** Aim of the task **
What is needed is an exact copy of every entry, without the pictures.
<<<<
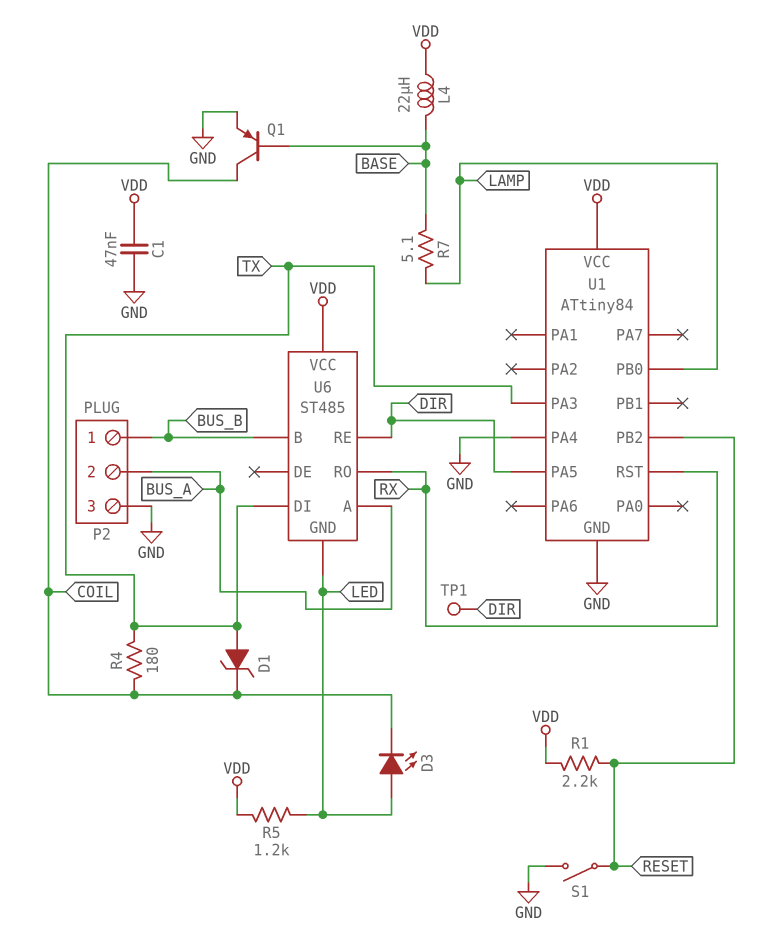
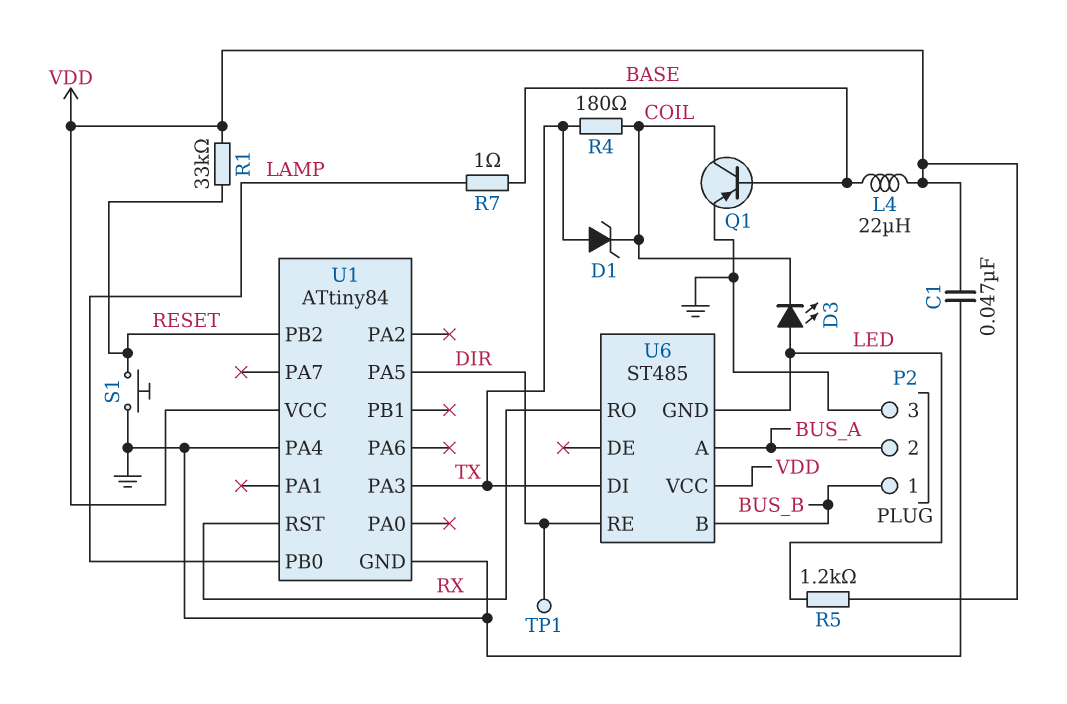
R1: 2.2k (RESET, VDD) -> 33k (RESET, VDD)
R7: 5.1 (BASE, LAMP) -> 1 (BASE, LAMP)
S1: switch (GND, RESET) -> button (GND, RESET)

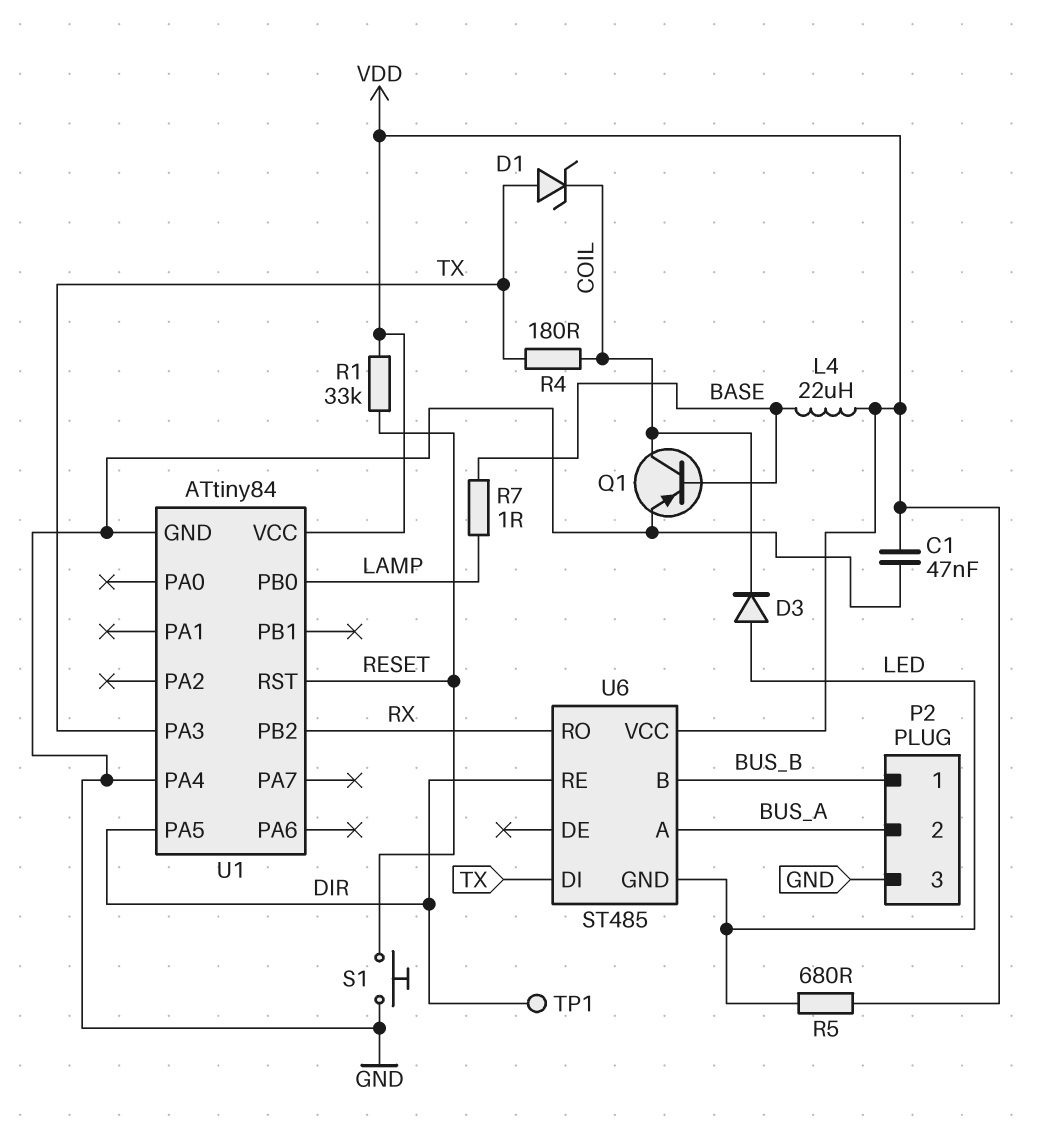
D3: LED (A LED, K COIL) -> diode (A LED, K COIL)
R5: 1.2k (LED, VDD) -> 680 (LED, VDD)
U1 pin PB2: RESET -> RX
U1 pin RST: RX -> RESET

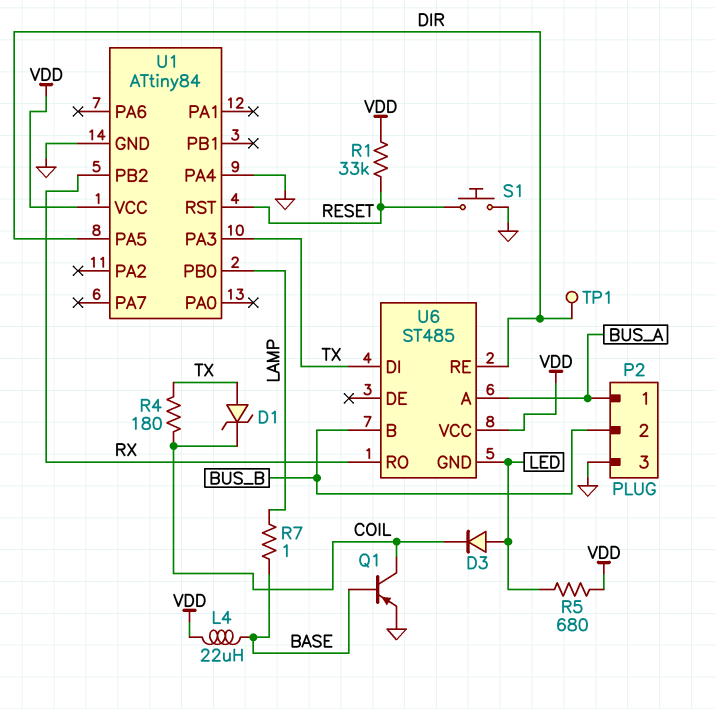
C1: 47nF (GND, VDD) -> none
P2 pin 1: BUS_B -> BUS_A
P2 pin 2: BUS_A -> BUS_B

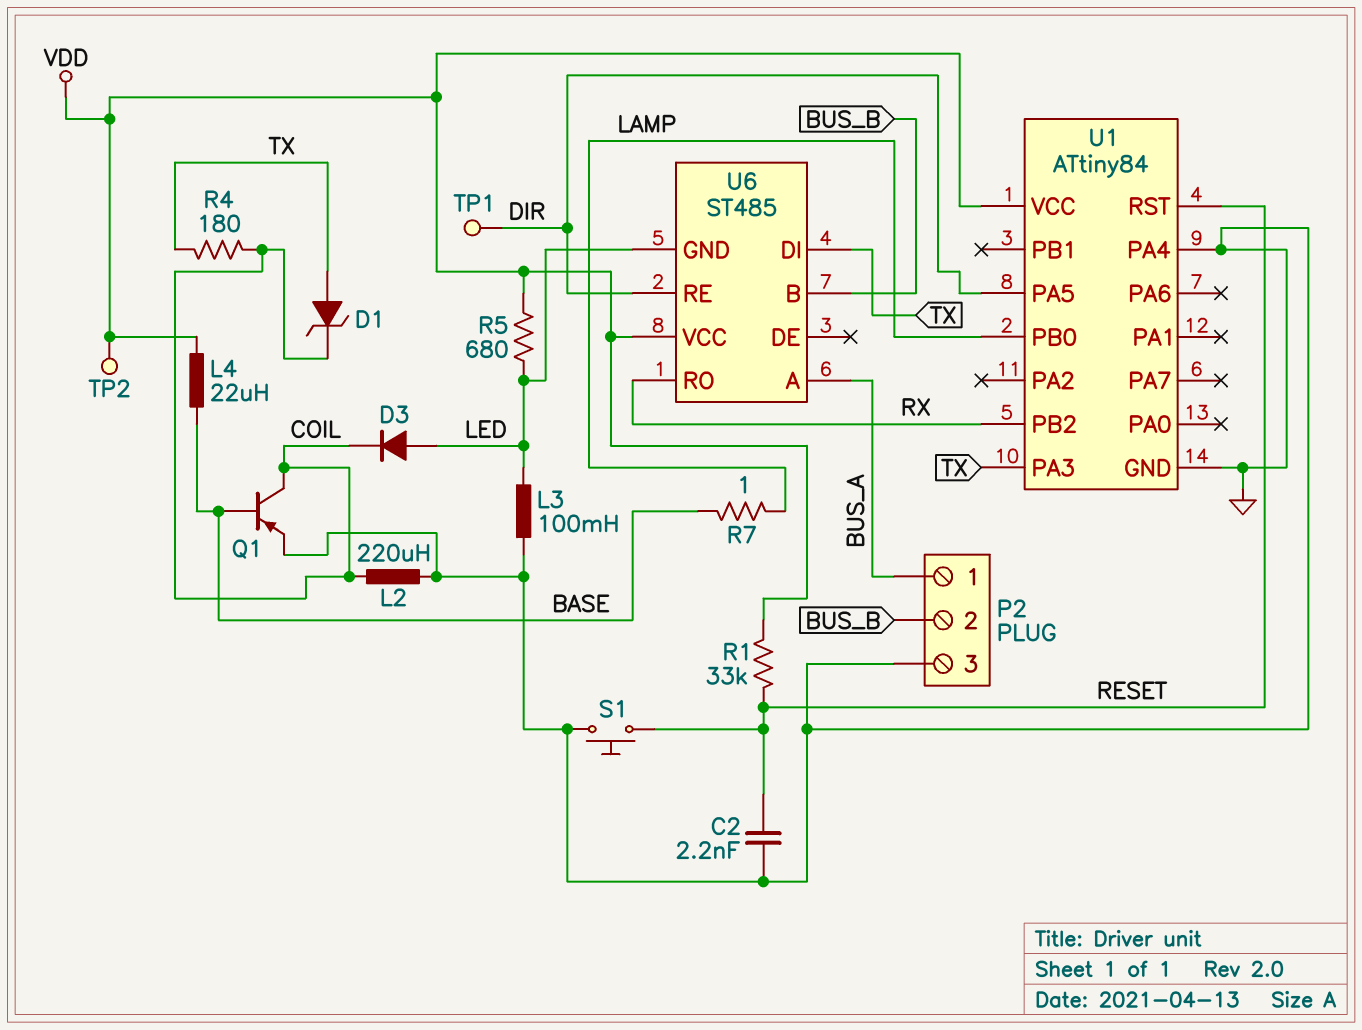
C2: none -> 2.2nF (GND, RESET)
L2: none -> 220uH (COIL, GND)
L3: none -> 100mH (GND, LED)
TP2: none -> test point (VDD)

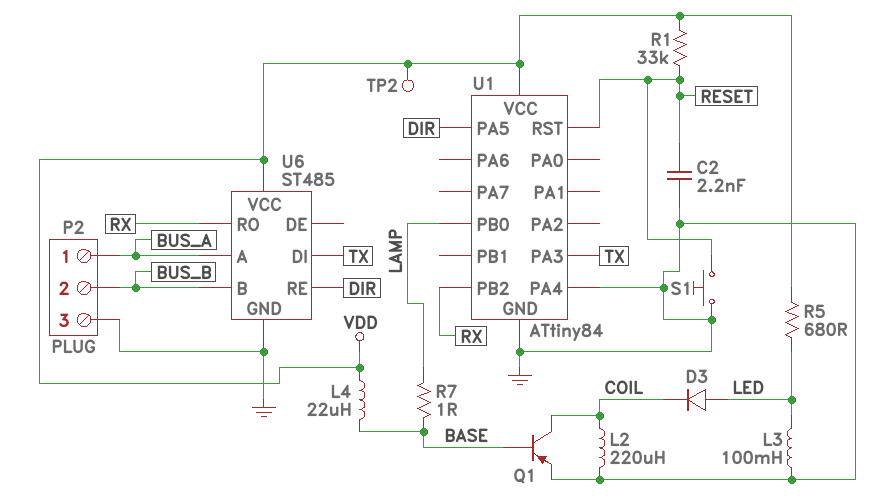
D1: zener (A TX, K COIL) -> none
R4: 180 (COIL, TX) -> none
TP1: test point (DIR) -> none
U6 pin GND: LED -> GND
>>>>
** Answer for this exercise **
R1: 2.2k (RESET, VDD) -> 33k (RESET, VDD)
R7: 5.1 (BASE, LAMP) -> 1 (BASE, LAMP)
S1: switch (GND, RESET) -> button (GND, RESET)

D3: LED (A LED, K COIL) -> diode (A LED, K COIL)
R5: 1.2k (LED, VDD) -> 680 (LED, VDD)
U1 pin PB2: RESET -> RX
U1 pin RST: RX -> RESET

C1: 47nF (GND, VDD) -> none
P2 pin 1: BUS_B -> BUS_A
P2 pin 2: BUS_A -> BUS_B

C2: none -> 2.2nF (GND, RESET)
L2: none -> 220uH (COIL, GND)
L3: none -> 100mH (GND, LED)
TP2: none -> test point (VDD)

D1: zener (A TX, K COIL) -> none
R4: 180 (COIL, TX) -> none
TP1: test point (DIR) -> none
U6 pin GND: LED -> GND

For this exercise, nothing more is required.